GOAL OF THE EXERCISE
Repeat exactly, and only, the lines of the entries below from the one with "grey house: 0 -> 1" through the one with "brown boat: 0 -> 2", both ends included.

◇ ◇ ◇ ◇ ◇

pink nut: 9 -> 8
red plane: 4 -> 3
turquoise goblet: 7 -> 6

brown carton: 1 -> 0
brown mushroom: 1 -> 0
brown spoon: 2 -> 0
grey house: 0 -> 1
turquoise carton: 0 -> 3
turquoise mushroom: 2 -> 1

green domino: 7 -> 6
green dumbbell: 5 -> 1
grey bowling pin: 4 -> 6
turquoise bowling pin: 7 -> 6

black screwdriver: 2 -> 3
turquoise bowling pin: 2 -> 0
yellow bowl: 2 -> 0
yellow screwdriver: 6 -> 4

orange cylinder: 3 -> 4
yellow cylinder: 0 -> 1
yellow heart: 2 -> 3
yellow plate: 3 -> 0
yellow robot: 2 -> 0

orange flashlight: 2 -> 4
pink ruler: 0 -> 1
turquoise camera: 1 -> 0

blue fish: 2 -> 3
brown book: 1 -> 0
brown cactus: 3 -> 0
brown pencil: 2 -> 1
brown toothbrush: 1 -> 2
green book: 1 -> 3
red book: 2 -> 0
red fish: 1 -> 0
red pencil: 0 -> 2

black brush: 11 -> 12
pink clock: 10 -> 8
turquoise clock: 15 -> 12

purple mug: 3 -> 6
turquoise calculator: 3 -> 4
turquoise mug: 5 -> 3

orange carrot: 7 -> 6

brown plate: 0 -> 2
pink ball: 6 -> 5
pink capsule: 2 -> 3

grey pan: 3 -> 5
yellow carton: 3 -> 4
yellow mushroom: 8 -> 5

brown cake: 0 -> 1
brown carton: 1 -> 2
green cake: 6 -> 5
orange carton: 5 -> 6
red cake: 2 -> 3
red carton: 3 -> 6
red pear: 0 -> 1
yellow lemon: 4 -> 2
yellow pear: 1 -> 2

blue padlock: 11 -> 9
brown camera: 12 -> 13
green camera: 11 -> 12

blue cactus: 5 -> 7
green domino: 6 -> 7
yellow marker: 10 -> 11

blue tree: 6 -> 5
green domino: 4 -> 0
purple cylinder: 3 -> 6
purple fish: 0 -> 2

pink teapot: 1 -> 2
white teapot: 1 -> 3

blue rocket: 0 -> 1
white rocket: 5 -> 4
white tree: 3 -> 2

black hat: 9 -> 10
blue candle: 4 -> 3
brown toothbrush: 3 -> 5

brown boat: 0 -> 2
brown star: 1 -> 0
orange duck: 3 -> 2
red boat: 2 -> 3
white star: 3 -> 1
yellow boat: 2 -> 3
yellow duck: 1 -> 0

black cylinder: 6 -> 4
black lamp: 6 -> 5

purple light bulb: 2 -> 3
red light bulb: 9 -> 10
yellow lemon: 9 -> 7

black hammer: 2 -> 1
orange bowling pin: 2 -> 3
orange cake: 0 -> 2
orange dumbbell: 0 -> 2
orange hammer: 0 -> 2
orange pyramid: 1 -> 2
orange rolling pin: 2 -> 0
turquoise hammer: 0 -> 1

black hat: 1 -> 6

◇ ◇ ◇ ◇ ◇

RESULT
grey house: 0 -> 1
turquoise carton: 0 -> 3
turquoise mushroom: 2 -> 1

green domino: 7 -> 6
green dumbbell: 5 -> 1
grey bowling pin: 4 -> 6
turquoise bowling pin: 7 -> 6

black screwdriver: 2 -> 3
turquoise bowling pin: 2 -> 0
yellow bowl: 2 -> 0
yellow screwdriver: 6 -> 4

orange cylinder: 3 -> 4
yellow cylinder: 0 -> 1
yellow heart: 2 -> 3
yellow plate: 3 -> 0
yellow robot: 2 -> 0

orange flashlight: 2 -> 4
pink ruler: 0 -> 1
turquoise camera: 1 -> 0

blue fish: 2 -> 3
brown book: 1 -> 0
brown cactus: 3 -> 0
brown pencil: 2 -> 1
brown toothbrush: 1 -> 2
green book: 1 -> 3
red book: 2 -> 0
red fish: 1 -> 0
red pencil: 0 -> 2

black brush: 11 -> 12
pink clock: 10 -> 8
turquoise clock: 15 -> 12

purple mug: 3 -> 6
turquoise calculator: 3 -> 4
turquoise mug: 5 -> 3

orange carrot: 7 -> 6

brown plate: 0 -> 2
pink ball: 6 -> 5
pink capsule: 2 -> 3

grey pan: 3 -> 5
yellow carton: 3 -> 4
yellow mushroom: 8 -> 5

brown cake: 0 -> 1
brown carton: 1 -> 2
green cake: 6 -> 5
orange carton: 5 -> 6
red cake: 2 -> 3
red carton: 3 -> 6
red pear: 0 -> 1
yellow lemon: 4 -> 2
yellow pear: 1 -> 2

blue padlock: 11 -> 9
brown camera: 12 -> 13
green camera: 11 -> 12

blue cactus: 5 -> 7
green domino: 6 -> 7
yellow marker: 10 -> 11

blue tree: 6 -> 5
green domino: 4 -> 0
purple cylinder: 3 -> 6
purple fish: 0 -> 2

pink teapot: 1 -> 2
white teapot: 1 -> 3

blue rocket: 0 -> 1
white rocket: 5 -> 4
white tree: 3 -> 2

black hat: 9 -> 10
blue candle: 4 -> 3
brown toothbrush: 3 -> 5

brown boat: 0 -> 2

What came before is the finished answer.